[Collection entries]

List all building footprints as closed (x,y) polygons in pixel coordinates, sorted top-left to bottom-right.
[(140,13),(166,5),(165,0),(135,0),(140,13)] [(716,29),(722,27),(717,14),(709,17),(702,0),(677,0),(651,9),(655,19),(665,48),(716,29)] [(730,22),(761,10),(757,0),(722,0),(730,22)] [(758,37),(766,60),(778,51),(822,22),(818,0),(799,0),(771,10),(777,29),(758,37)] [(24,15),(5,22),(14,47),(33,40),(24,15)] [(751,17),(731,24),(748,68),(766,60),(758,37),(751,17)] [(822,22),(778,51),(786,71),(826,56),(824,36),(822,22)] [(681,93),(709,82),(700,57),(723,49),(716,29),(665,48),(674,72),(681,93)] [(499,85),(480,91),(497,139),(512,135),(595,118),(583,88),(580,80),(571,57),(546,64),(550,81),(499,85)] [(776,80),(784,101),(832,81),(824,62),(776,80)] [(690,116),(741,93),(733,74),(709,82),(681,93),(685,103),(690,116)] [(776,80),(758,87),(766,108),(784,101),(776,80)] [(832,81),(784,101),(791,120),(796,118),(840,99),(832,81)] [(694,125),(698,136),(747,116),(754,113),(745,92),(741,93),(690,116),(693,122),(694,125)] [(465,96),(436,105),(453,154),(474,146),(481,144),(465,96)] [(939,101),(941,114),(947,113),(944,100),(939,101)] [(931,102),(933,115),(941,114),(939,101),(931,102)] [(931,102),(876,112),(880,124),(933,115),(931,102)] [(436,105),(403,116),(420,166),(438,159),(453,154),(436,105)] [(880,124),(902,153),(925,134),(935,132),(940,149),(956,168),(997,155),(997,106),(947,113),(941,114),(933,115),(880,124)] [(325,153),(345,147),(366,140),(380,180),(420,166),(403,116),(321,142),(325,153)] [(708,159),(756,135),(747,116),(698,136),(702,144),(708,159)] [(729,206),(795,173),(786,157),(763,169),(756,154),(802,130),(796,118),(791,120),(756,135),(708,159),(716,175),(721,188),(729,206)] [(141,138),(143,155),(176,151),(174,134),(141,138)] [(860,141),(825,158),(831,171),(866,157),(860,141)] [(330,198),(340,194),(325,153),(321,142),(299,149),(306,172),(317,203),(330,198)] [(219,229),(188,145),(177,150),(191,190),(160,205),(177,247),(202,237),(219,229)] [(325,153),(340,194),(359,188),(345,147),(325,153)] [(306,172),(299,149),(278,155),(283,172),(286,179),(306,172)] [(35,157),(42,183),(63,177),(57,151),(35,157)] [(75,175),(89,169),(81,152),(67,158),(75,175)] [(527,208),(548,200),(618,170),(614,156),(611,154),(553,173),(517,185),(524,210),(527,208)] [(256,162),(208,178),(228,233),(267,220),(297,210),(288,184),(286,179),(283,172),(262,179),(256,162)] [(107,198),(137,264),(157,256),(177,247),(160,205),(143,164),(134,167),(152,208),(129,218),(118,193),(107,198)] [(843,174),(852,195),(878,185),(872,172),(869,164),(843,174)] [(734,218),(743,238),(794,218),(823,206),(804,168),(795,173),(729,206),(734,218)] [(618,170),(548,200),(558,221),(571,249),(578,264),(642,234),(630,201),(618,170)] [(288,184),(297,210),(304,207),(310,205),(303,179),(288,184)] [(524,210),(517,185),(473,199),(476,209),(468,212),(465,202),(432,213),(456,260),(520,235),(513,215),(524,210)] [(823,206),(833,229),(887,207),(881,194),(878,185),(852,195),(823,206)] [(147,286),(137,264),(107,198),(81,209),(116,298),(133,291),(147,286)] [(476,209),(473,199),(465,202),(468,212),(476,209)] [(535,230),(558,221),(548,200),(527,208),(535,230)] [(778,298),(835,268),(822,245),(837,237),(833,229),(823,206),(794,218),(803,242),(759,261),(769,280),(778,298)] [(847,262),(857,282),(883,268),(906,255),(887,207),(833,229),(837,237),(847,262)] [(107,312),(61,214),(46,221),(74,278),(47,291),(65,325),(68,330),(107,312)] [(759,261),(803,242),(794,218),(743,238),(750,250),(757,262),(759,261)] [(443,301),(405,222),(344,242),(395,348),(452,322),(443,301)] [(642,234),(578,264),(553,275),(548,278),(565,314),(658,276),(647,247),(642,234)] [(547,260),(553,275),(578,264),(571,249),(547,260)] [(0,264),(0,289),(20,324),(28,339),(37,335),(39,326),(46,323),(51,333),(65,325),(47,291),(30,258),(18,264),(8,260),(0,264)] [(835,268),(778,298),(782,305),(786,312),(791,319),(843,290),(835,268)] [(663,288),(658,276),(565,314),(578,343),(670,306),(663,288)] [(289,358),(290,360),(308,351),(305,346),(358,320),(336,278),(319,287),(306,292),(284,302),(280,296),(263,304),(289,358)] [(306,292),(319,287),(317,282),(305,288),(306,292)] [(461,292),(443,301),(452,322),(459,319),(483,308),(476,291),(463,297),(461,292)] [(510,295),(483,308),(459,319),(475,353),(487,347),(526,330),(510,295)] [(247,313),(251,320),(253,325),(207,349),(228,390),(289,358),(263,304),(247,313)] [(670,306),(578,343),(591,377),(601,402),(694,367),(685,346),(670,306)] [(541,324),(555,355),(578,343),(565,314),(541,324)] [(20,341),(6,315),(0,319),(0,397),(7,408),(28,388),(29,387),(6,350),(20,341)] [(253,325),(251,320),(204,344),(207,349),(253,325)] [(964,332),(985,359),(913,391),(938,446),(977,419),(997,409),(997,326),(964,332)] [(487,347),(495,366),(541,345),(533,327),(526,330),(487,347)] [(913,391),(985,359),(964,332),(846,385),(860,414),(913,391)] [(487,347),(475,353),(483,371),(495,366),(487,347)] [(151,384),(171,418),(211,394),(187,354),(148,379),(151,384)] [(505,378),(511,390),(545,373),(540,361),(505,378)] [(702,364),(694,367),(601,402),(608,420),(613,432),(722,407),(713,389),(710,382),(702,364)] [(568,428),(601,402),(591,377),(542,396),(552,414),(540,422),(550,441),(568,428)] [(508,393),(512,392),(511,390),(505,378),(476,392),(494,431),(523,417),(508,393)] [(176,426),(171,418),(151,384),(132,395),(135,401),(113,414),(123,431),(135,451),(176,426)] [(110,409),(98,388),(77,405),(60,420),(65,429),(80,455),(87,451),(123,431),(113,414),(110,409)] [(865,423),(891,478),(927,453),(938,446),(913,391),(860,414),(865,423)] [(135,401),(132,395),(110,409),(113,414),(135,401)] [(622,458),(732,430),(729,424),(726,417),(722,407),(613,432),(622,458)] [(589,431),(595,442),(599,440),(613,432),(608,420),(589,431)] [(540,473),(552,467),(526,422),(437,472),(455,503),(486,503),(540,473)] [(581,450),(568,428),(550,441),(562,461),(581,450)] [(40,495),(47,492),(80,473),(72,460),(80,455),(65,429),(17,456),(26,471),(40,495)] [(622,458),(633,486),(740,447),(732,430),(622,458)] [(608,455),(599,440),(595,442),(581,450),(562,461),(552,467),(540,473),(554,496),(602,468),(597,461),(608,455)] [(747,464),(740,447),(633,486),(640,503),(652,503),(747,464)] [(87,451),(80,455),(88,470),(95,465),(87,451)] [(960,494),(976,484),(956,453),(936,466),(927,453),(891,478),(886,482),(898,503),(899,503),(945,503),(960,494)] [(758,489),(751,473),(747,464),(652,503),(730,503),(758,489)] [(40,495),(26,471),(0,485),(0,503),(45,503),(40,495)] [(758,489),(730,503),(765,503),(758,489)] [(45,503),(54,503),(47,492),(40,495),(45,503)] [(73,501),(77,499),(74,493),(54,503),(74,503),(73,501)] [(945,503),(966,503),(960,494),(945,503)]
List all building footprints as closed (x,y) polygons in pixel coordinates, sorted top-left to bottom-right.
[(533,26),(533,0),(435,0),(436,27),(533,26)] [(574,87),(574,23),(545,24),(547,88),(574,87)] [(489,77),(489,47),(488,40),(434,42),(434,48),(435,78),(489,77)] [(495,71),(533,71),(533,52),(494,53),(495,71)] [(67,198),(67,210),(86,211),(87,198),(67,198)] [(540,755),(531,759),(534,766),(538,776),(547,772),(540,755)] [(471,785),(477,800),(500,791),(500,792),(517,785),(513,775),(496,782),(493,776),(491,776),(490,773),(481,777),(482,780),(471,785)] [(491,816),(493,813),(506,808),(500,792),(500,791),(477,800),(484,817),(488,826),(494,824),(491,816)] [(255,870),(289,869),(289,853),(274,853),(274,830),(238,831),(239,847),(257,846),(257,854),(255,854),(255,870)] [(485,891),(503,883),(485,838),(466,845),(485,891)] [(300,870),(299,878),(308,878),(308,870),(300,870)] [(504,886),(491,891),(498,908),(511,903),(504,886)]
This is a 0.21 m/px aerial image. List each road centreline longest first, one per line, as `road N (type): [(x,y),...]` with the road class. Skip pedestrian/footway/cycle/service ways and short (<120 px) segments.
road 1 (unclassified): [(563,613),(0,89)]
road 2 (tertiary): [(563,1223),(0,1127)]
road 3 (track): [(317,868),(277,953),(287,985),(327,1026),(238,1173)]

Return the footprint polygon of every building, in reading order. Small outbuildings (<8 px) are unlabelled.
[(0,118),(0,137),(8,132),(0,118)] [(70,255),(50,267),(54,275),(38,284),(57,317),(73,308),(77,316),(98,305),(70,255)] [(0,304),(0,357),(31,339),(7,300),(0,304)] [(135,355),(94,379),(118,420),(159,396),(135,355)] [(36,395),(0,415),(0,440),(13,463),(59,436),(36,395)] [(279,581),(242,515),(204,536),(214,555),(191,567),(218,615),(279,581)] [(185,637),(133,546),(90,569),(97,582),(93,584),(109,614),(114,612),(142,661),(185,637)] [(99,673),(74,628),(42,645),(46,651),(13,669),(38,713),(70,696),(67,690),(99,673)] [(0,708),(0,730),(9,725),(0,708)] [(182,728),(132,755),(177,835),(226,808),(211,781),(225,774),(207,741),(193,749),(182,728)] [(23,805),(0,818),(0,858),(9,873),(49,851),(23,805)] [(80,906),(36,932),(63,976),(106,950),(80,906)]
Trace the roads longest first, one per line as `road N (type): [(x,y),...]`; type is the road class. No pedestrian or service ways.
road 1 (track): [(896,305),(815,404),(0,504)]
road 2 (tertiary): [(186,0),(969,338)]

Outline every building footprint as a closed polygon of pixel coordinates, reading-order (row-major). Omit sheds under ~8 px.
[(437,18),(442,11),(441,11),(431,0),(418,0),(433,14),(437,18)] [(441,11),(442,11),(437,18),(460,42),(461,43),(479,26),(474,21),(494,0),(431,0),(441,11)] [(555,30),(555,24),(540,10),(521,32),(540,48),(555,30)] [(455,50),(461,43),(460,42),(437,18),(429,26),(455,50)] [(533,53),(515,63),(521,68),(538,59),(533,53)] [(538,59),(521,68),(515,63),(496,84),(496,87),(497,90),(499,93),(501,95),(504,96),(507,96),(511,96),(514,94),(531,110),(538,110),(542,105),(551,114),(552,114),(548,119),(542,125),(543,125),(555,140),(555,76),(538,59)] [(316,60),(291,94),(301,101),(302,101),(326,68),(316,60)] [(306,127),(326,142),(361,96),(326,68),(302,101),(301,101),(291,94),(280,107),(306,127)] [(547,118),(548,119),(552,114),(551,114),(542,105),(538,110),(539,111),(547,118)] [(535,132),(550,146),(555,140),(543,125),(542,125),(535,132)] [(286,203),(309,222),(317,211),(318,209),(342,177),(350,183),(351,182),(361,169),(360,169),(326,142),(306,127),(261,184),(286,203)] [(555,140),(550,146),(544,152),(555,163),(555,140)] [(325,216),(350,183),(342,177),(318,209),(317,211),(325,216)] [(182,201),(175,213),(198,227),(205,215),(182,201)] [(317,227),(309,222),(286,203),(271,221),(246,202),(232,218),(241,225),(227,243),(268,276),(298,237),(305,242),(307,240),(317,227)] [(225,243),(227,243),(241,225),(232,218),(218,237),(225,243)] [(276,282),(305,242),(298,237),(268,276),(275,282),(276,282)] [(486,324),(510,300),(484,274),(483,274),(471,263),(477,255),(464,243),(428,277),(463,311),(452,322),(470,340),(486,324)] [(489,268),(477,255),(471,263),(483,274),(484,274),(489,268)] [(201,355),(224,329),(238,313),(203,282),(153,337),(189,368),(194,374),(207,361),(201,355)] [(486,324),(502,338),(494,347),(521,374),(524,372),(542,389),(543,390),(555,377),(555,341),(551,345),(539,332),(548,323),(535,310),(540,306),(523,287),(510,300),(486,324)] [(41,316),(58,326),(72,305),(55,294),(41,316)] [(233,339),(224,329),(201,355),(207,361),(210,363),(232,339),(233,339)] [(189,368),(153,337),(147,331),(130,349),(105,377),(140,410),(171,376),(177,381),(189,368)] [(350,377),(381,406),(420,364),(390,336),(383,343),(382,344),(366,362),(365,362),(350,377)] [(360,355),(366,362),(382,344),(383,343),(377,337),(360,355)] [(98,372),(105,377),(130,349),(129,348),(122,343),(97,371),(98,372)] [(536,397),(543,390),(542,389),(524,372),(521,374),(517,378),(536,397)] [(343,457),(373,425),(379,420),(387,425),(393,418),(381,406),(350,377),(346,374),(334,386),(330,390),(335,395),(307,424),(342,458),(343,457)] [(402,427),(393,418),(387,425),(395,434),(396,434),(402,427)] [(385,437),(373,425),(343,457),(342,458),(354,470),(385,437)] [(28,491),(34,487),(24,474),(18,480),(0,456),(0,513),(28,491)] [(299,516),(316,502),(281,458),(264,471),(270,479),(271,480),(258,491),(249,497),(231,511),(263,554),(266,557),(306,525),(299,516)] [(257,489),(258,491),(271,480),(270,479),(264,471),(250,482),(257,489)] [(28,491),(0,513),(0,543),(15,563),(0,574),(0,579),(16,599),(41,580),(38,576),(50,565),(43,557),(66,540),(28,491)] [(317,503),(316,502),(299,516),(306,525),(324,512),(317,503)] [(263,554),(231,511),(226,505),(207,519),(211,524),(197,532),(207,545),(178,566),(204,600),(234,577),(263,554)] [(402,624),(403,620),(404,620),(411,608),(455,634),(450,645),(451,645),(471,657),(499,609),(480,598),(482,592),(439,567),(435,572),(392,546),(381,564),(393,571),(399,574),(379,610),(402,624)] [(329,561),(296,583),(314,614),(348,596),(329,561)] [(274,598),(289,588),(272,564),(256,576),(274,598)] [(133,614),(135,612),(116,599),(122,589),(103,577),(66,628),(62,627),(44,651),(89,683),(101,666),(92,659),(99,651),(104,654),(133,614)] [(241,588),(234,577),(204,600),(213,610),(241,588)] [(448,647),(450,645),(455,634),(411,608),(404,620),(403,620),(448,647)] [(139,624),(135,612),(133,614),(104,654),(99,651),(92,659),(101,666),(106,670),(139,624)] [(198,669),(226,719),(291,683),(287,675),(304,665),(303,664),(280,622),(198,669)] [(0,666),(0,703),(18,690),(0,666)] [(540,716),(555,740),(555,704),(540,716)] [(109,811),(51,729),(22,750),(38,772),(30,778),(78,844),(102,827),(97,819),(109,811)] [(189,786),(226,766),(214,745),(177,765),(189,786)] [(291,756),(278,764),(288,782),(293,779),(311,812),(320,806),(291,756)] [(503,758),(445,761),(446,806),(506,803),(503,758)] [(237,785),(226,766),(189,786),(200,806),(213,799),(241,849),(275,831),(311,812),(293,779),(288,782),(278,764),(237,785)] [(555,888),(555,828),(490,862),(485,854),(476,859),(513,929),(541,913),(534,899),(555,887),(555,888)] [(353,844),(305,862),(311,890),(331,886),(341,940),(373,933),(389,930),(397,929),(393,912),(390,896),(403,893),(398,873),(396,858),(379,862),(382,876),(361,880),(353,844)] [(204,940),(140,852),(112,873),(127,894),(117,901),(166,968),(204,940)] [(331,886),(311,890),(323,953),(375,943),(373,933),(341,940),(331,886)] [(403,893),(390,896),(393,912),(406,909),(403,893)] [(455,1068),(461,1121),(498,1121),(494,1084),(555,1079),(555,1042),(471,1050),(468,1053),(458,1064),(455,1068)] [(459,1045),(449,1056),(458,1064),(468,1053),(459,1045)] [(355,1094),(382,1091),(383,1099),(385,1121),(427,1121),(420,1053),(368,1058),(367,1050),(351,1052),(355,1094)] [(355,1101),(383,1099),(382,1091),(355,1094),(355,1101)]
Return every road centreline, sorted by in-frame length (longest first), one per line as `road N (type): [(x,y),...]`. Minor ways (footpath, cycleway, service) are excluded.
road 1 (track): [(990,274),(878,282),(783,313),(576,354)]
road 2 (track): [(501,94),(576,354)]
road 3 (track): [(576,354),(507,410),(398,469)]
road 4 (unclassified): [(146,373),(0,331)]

**Exercise prompt**:
Lines above with "order" in them are the ones to copy.

**Response box**:
Return the footprint polygon of every building, in reading order. Small outbuildings (<8 px) are unlabelled.
Outline every building footprint as a closed polygon of pixel coordinates, reading-order (row-major). Omit sheds under ~8 px.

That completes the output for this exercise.